● **Work instructions**: Print all the data below exactly, without images.
═══ Given material ═══
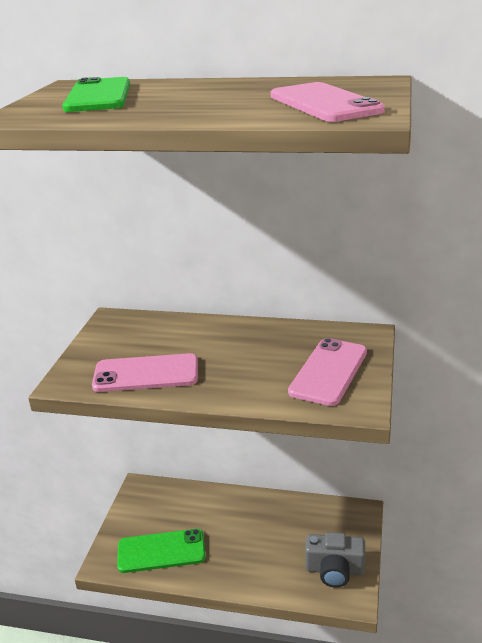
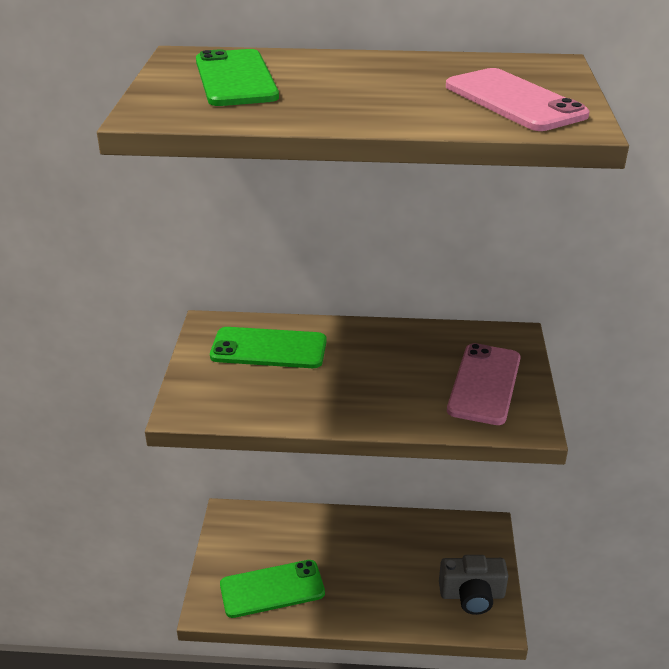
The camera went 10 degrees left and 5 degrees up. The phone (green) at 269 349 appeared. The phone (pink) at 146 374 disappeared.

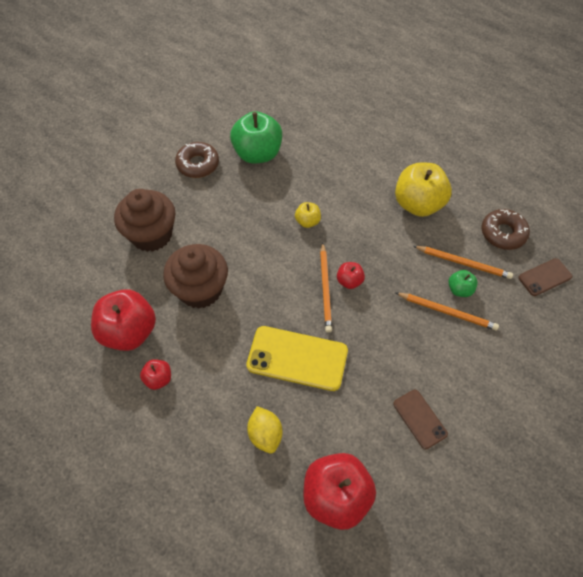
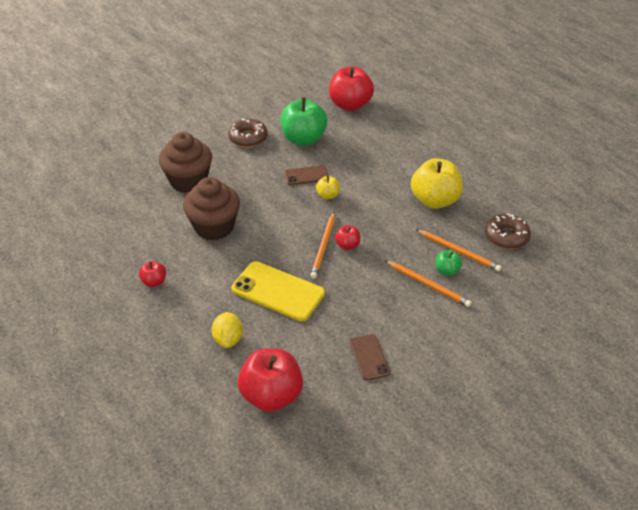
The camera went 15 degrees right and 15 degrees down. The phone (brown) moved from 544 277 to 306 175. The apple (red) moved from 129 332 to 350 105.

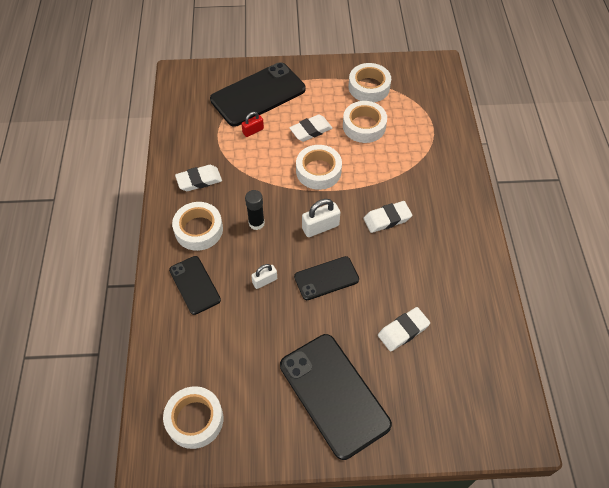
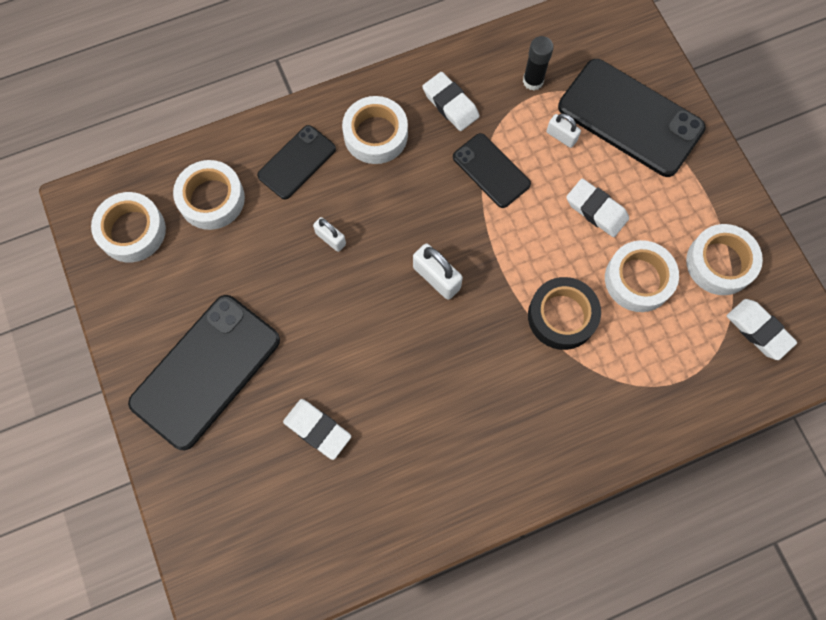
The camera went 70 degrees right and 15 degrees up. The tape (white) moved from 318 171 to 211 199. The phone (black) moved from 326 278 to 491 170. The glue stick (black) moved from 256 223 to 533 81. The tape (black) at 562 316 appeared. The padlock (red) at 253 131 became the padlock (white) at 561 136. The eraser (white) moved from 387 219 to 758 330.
═══
● **Finished exercise**:
The camera went 10 degrees left and 5 degrees up. The phone (green) at 269 349 appeared. The phone (pink) at 146 374 disappeared.

The camera went 15 degrees right and 15 degrees down. The phone (brown) moved from 544 277 to 306 175. The apple (red) moved from 129 332 to 350 105.

The camera went 70 degrees right and 15 degrees up. The tape (white) moved from 318 171 to 211 199. The phone (black) moved from 326 278 to 491 170. The glue stick (black) moved from 256 223 to 533 81. The tape (black) at 562 316 appeared. The padlock (red) at 253 131 became the padlock (white) at 561 136. The eraser (white) moved from 387 219 to 758 330.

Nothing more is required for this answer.